**What the task requires**
Please copy every record below exactly and leave out the pictures.

[Object frequency data]
____________

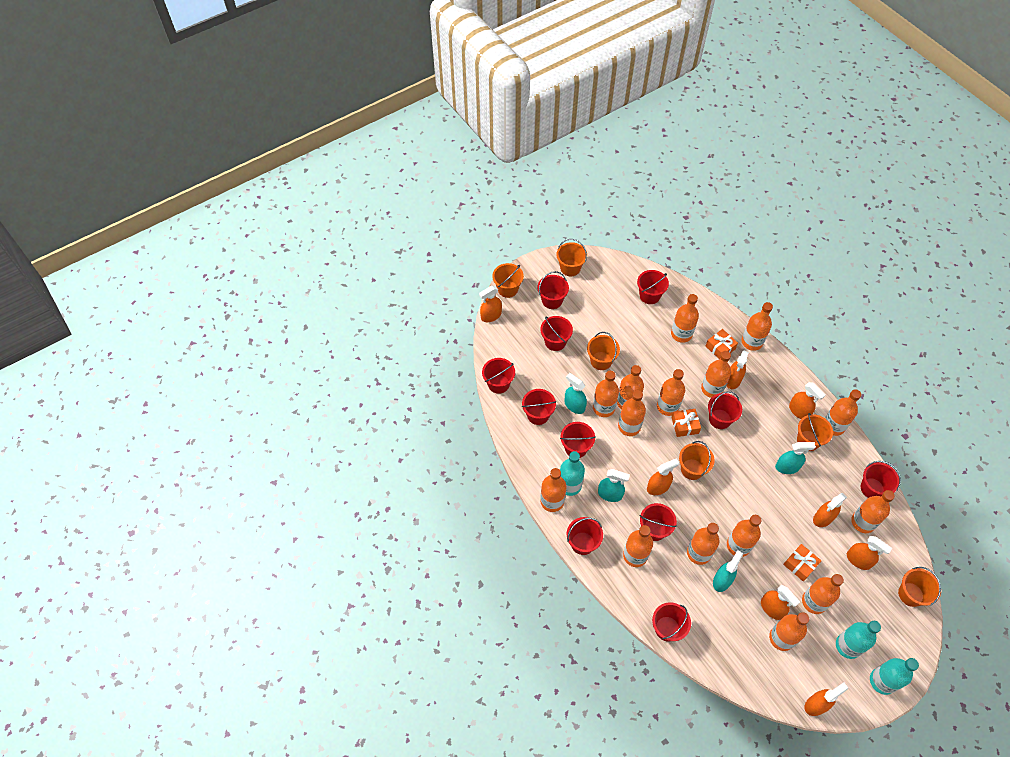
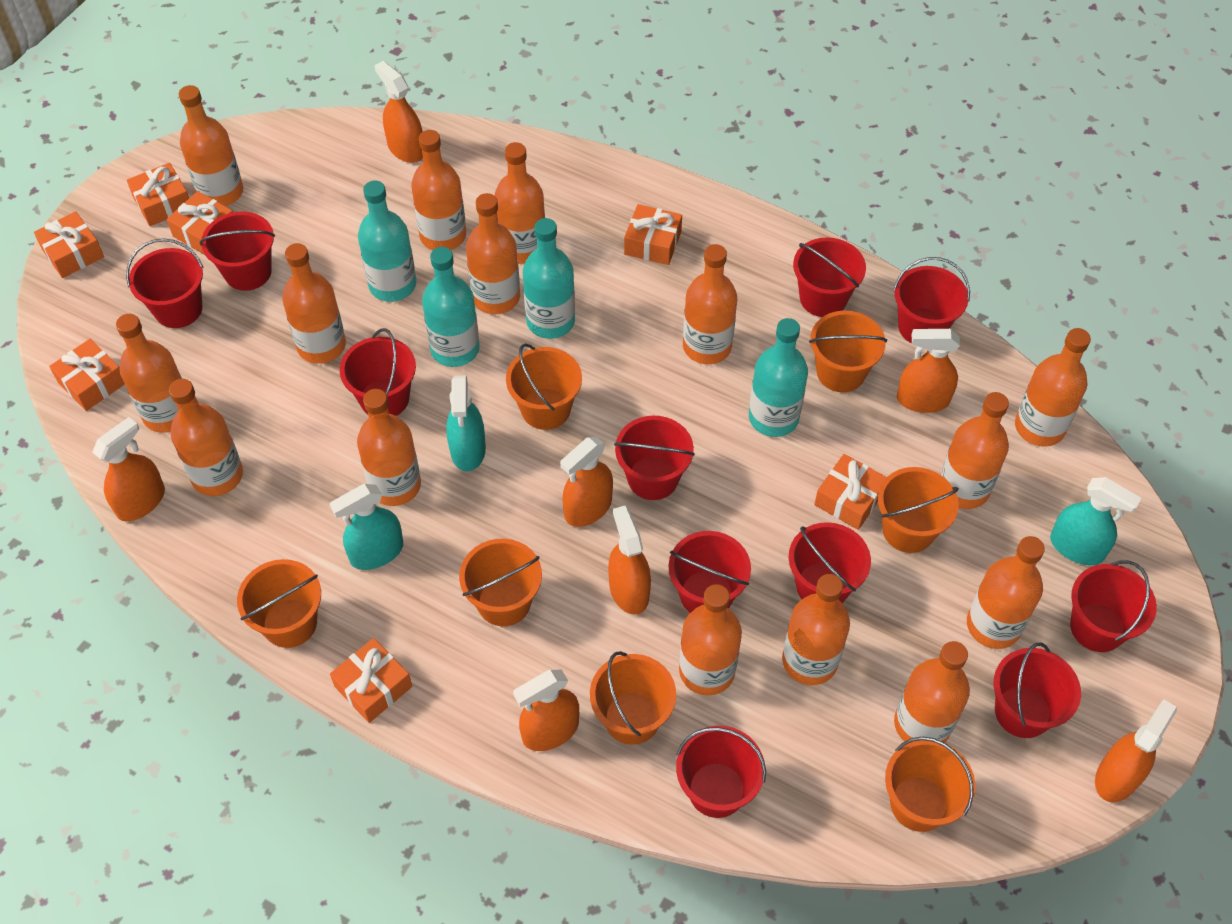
orange bucket: [492,263,524,298] [556,239,587,276] [587,332,620,370] [679,441,715,480] [797,413,833,451] [898,567,941,607] = 6 -> [237,559,321,648] [459,539,542,626] [506,343,582,430] [590,651,676,745] [809,311,887,392] [878,467,959,553] [885,736,975,832] = 7
orange gift: [671,409,701,437] [706,329,738,359] [783,544,821,581] = 3 -> [34,211,104,278] [49,339,125,411] [127,163,189,226] [167,191,233,255] [330,638,412,723] [624,204,682,265] [814,454,887,530] = 7
orange spray bottle: [479,286,502,322] [647,458,679,495] [726,351,749,389] [761,585,800,620] [789,382,826,419] [804,682,848,716] [813,493,847,527] [847,536,892,570] = 8 -> [92,417,165,522] [374,61,423,163] [513,669,579,751] [560,437,613,527] [608,506,651,615] [897,329,960,413] [1095,699,1177,802] = 7
turquoise bottle: [560,451,585,496] [836,621,881,659] [870,658,919,695] = 3 -> [358,181,416,302] [422,247,480,367] [523,218,575,339] [749,318,808,437] = 4
turquoise spray bottle: [565,373,587,414] [598,469,630,502] [713,550,743,592] [775,442,816,474] = 4 -> [329,484,403,570] [446,376,486,471] [1050,477,1141,565] = 3

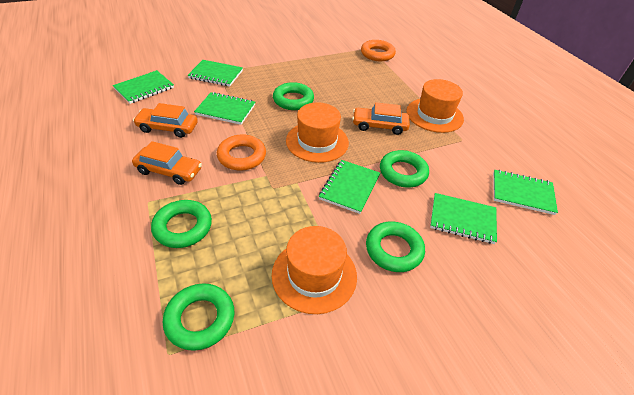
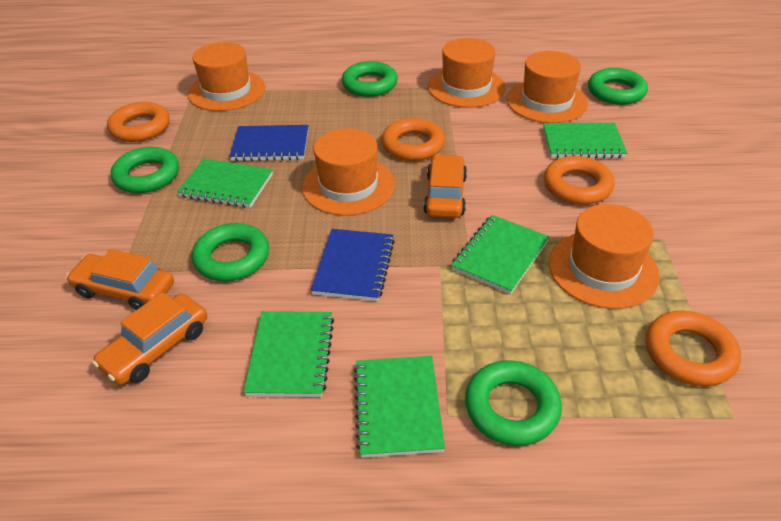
blue notebook: none = 0 -> [229,125,309,161] [311,229,395,301] = 2
green notebook: [113,70,174,104] [188,60,243,87] [194,92,255,125] [319,160,380,214] [430,193,497,244] [493,170,558,215] = 6 -> [177,159,273,208] [243,311,334,397] [354,356,445,458] [451,215,549,294] [543,123,627,159] = 5
orange hat: [272,226,357,314] [286,102,349,163] [406,79,464,133] = 3 -> [188,42,265,111] [302,128,395,216] [428,38,506,108] [507,51,588,123] [549,204,660,309] = 5
orange ring: [217,134,266,171] [361,40,396,61] = 2 -> [107,102,170,142] [382,118,445,161] [544,156,615,205] [646,311,741,386] = 4

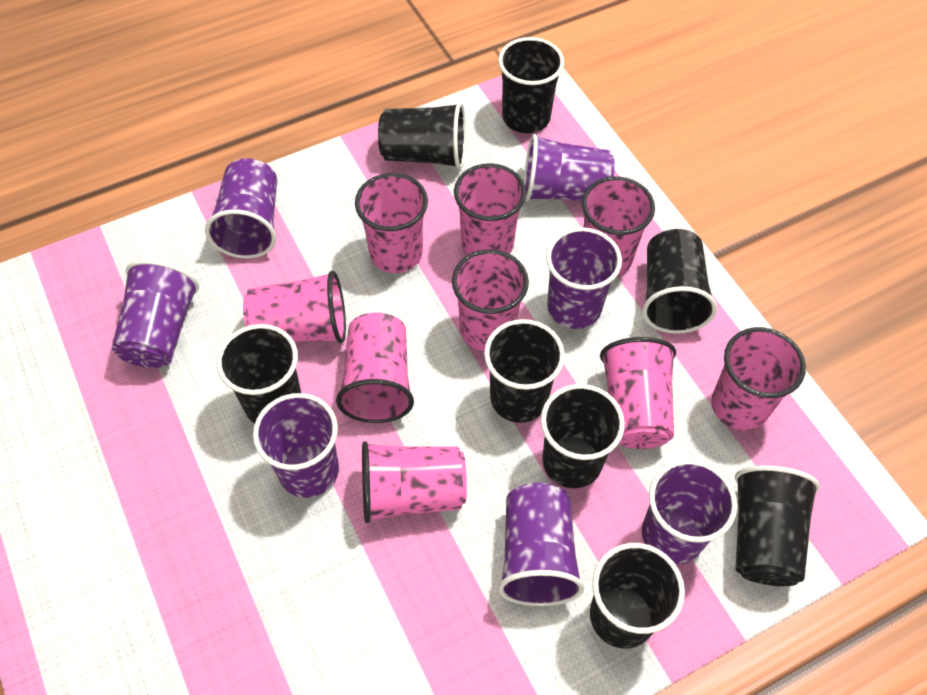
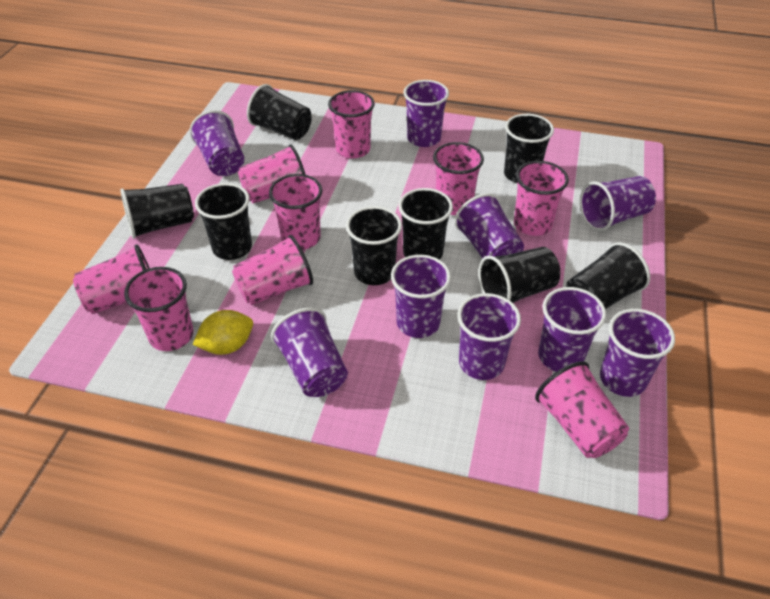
purple cup: [112,260,199,368] [205,158,277,258] [253,393,339,498] [498,483,585,606] [524,134,615,201] [546,227,622,329] [642,459,737,565] = 7 -> [189,110,244,176] [271,308,348,397] [391,255,451,338] [404,80,449,147] [454,193,524,259] [457,293,521,380] [538,287,606,372] [580,176,656,231] [600,309,675,397] = 9
yellow lemon: none = 0 -> [193,310,253,355] = 1

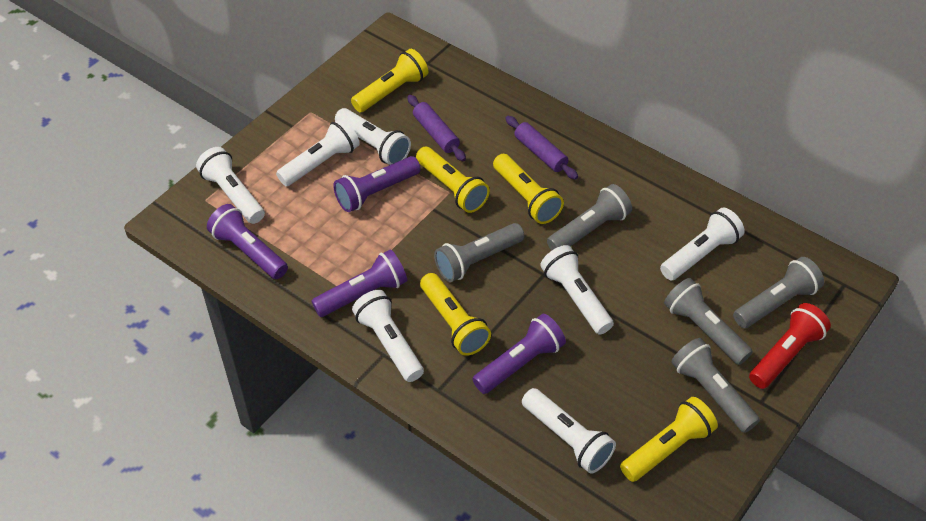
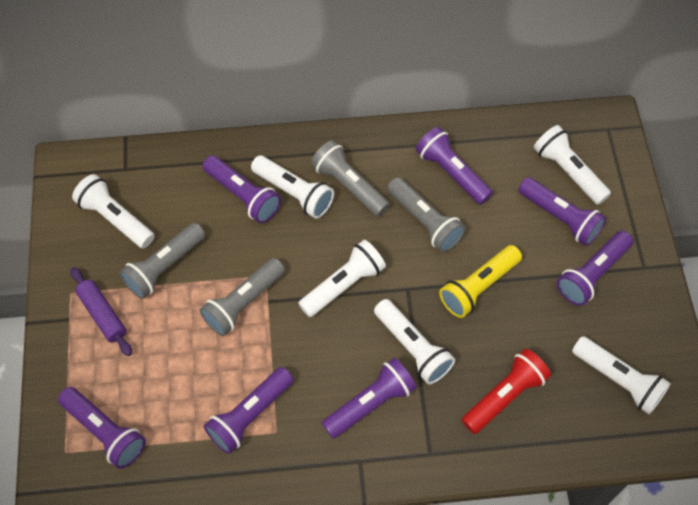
grey flashlight: [434,223,524,282] [547,184,632,250] [664,278,753,365] [671,338,760,433] [733,257,824,328] = 5 -> [119,223,205,299] [200,258,285,336] [311,140,390,217] [387,177,466,252] = 4
purple flashlight: [207,204,288,279] [311,250,407,317] [333,156,421,212] [472,314,566,394] = 4 -> [58,387,146,469] [203,155,281,223] [204,367,293,454] [322,358,417,439] [415,127,493,205] [518,177,606,246] [557,231,633,306] = 7
purple rolling pin: [407,95,466,161] [505,116,578,180] = 2 -> [71,267,132,356] = 1
white flashlight: [196,147,265,224] [276,118,360,186] [335,108,411,165] [352,290,424,382] [522,388,616,474] [540,245,614,335] [660,208,745,281] = 7 -> [72,174,155,248] [251,156,334,219] [298,240,386,317] [374,299,455,385] [534,125,611,205] [572,336,671,415] = 6
yellow flashlight: [351,49,428,112] [416,147,490,213] [420,273,491,356] [493,154,564,224] [620,397,718,482] = 5 -> [439,245,522,318] = 1

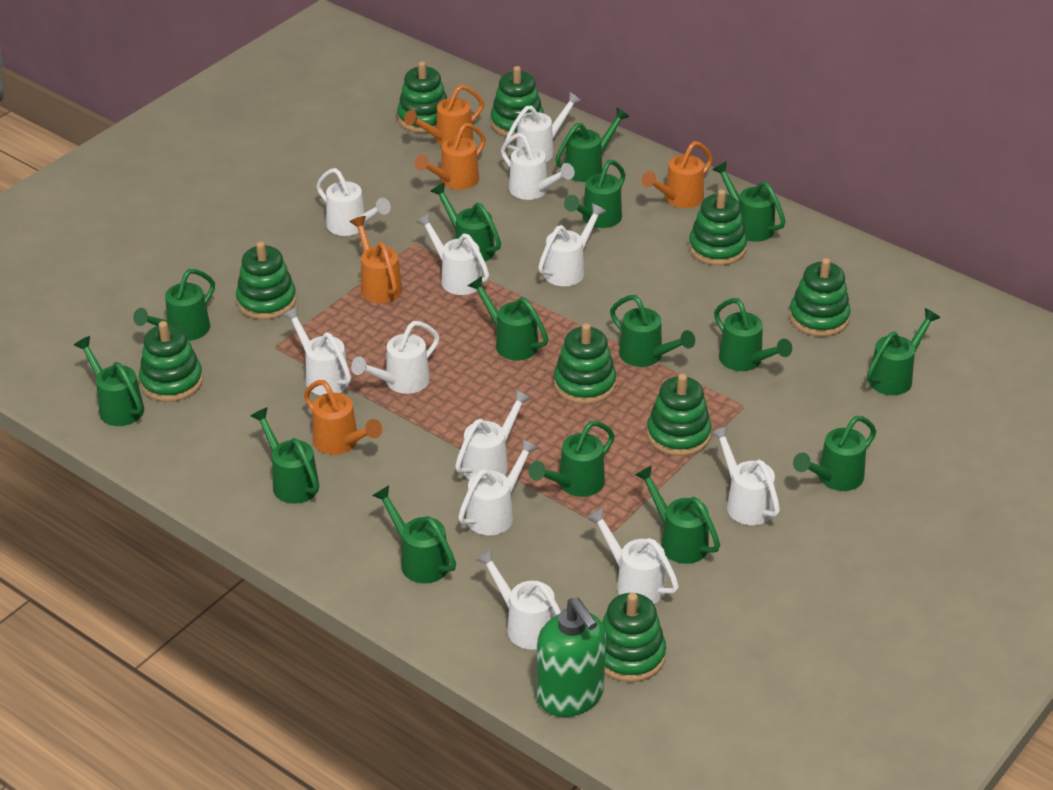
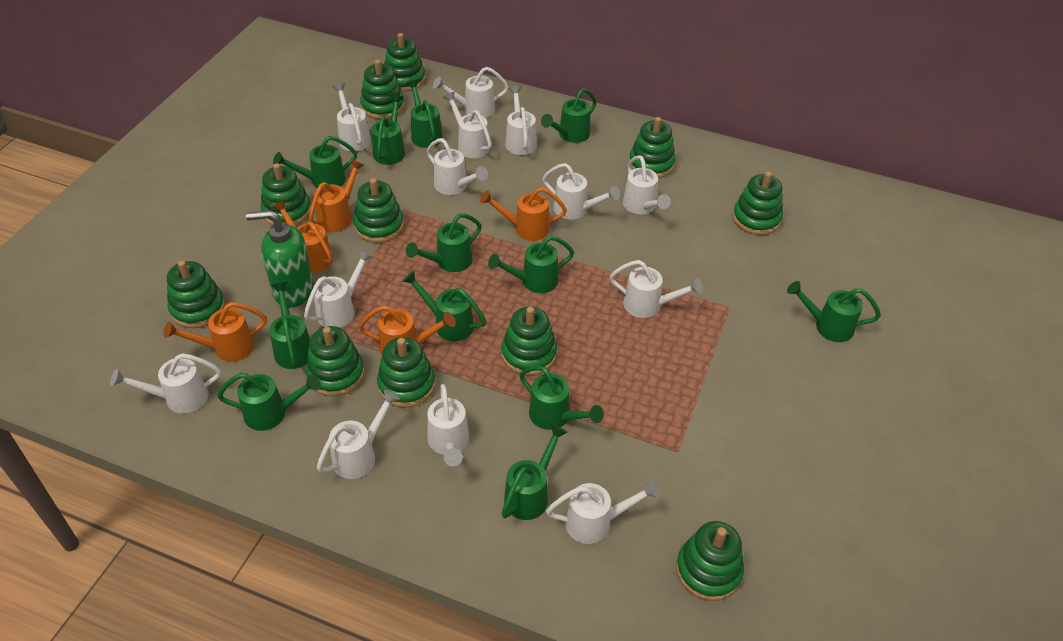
green stacking toy: [139,321,203,402] [236,242,296,320] [397,61,447,133] [491,66,544,136] [554,323,616,404] [602,593,666,682] [647,374,712,456] [689,189,747,266] [789,258,851,337] = 9 -> [167,260,225,328] [260,163,311,225] [306,326,365,396] [353,178,404,243] [360,60,405,119] [377,337,435,408] [384,33,426,92] [501,307,557,375] [629,117,676,178] [676,521,744,601] [733,172,783,235] = 11
green watering can: [74,336,144,426] [133,269,215,341] [250,407,319,504] [372,485,456,583] [431,183,501,261] [468,276,548,360] [529,421,615,497] [555,107,630,182] [564,160,626,228] [610,295,695,367] [635,465,720,564] [712,161,786,242] [714,298,792,371] [793,416,876,491] [867,308,940,395] = 15 -> [217,373,321,431] [269,282,310,369] [273,136,357,188] [372,95,405,165] [402,271,486,341] [406,80,443,148] [406,213,482,272] [488,236,574,293] [501,424,567,520] [519,366,604,430] [541,88,597,143] [787,281,881,342] = 12
white watering can: [282,307,351,395] [316,168,391,236] [351,321,440,394] [416,213,489,295] [455,389,531,480] [458,439,538,535] [475,549,561,649] [501,133,575,200] [505,92,582,162] [538,203,607,286] [587,507,679,604] [710,426,780,525] = 12 -> [110,353,221,414] [304,250,373,328] [317,390,400,479] [332,83,371,151] [427,138,488,195] [427,384,469,466] [433,67,509,118] [443,92,492,158] [505,86,537,155] [543,163,620,220] [546,480,659,544] [610,260,703,318] [623,155,671,214] = 13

____________

**Expected output**
orange bucket: [492,263,524,298] [556,239,587,276] [587,332,620,370] [679,441,715,480] [797,413,833,451] [898,567,941,607] = 6 -> [237,559,321,648] [459,539,542,626] [506,343,582,430] [590,651,676,745] [809,311,887,392] [878,467,959,553] [885,736,975,832] = 7
orange gift: [671,409,701,437] [706,329,738,359] [783,544,821,581] = 3 -> [34,211,104,278] [49,339,125,411] [127,163,189,226] [167,191,233,255] [330,638,412,723] [624,204,682,265] [814,454,887,530] = 7
orange spray bottle: [479,286,502,322] [647,458,679,495] [726,351,749,389] [761,585,800,620] [789,382,826,419] [804,682,848,716] [813,493,847,527] [847,536,892,570] = 8 -> [92,417,165,522] [374,61,423,163] [513,669,579,751] [560,437,613,527] [608,506,651,615] [897,329,960,413] [1095,699,1177,802] = 7
turquoise bottle: [560,451,585,496] [836,621,881,659] [870,658,919,695] = 3 -> [358,181,416,302] [422,247,480,367] [523,218,575,339] [749,318,808,437] = 4
turquoise spray bottle: [565,373,587,414] [598,469,630,502] [713,550,743,592] [775,442,816,474] = 4 -> [329,484,403,570] [446,376,486,471] [1050,477,1141,565] = 3

blue notebook: none = 0 -> [229,125,309,161] [311,229,395,301] = 2
green notebook: [113,70,174,104] [188,60,243,87] [194,92,255,125] [319,160,380,214] [430,193,497,244] [493,170,558,215] = 6 -> [177,159,273,208] [243,311,334,397] [354,356,445,458] [451,215,549,294] [543,123,627,159] = 5
orange hat: [272,226,357,314] [286,102,349,163] [406,79,464,133] = 3 -> [188,42,265,111] [302,128,395,216] [428,38,506,108] [507,51,588,123] [549,204,660,309] = 5
orange ring: [217,134,266,171] [361,40,396,61] = 2 -> [107,102,170,142] [382,118,445,161] [544,156,615,205] [646,311,741,386] = 4

purple cup: [112,260,199,368] [205,158,277,258] [253,393,339,498] [498,483,585,606] [524,134,615,201] [546,227,622,329] [642,459,737,565] = 7 -> [189,110,244,176] [271,308,348,397] [391,255,451,338] [404,80,449,147] [454,193,524,259] [457,293,521,380] [538,287,606,372] [580,176,656,231] [600,309,675,397] = 9
yellow lemon: none = 0 -> [193,310,253,355] = 1

grey flashlight: [434,223,524,282] [547,184,632,250] [664,278,753,365] [671,338,760,433] [733,257,824,328] = 5 -> [119,223,205,299] [200,258,285,336] [311,140,390,217] [387,177,466,252] = 4
purple flashlight: [207,204,288,279] [311,250,407,317] [333,156,421,212] [472,314,566,394] = 4 -> [58,387,146,469] [203,155,281,223] [204,367,293,454] [322,358,417,439] [415,127,493,205] [518,177,606,246] [557,231,633,306] = 7
purple rolling pin: [407,95,466,161] [505,116,578,180] = 2 -> [71,267,132,356] = 1
white flashlight: [196,147,265,224] [276,118,360,186] [335,108,411,165] [352,290,424,382] [522,388,616,474] [540,245,614,335] [660,208,745,281] = 7 -> [72,174,155,248] [251,156,334,219] [298,240,386,317] [374,299,455,385] [534,125,611,205] [572,336,671,415] = 6
yellow flashlight: [351,49,428,112] [416,147,490,213] [420,273,491,356] [493,154,564,224] [620,397,718,482] = 5 -> [439,245,522,318] = 1

green stacking toy: [139,321,203,402] [236,242,296,320] [397,61,447,133] [491,66,544,136] [554,323,616,404] [602,593,666,682] [647,374,712,456] [689,189,747,266] [789,258,851,337] = 9 -> [167,260,225,328] [260,163,311,225] [306,326,365,396] [353,178,404,243] [360,60,405,119] [377,337,435,408] [384,33,426,92] [501,307,557,375] [629,117,676,178] [676,521,744,601] [733,172,783,235] = 11
green watering can: [74,336,144,426] [133,269,215,341] [250,407,319,504] [372,485,456,583] [431,183,501,261] [468,276,548,360] [529,421,615,497] [555,107,630,182] [564,160,626,228] [610,295,695,367] [635,465,720,564] [712,161,786,242] [714,298,792,371] [793,416,876,491] [867,308,940,395] = 15 -> [217,373,321,431] [269,282,310,369] [273,136,357,188] [372,95,405,165] [402,271,486,341] [406,80,443,148] [406,213,482,272] [488,236,574,293] [501,424,567,520] [519,366,604,430] [541,88,597,143] [787,281,881,342] = 12
white watering can: [282,307,351,395] [316,168,391,236] [351,321,440,394] [416,213,489,295] [455,389,531,480] [458,439,538,535] [475,549,561,649] [501,133,575,200] [505,92,582,162] [538,203,607,286] [587,507,679,604] [710,426,780,525] = 12 -> [110,353,221,414] [304,250,373,328] [317,390,400,479] [332,83,371,151] [427,138,488,195] [427,384,469,466] [433,67,509,118] [443,92,492,158] [505,86,537,155] [543,163,620,220] [546,480,659,544] [610,260,703,318] [623,155,671,214] = 13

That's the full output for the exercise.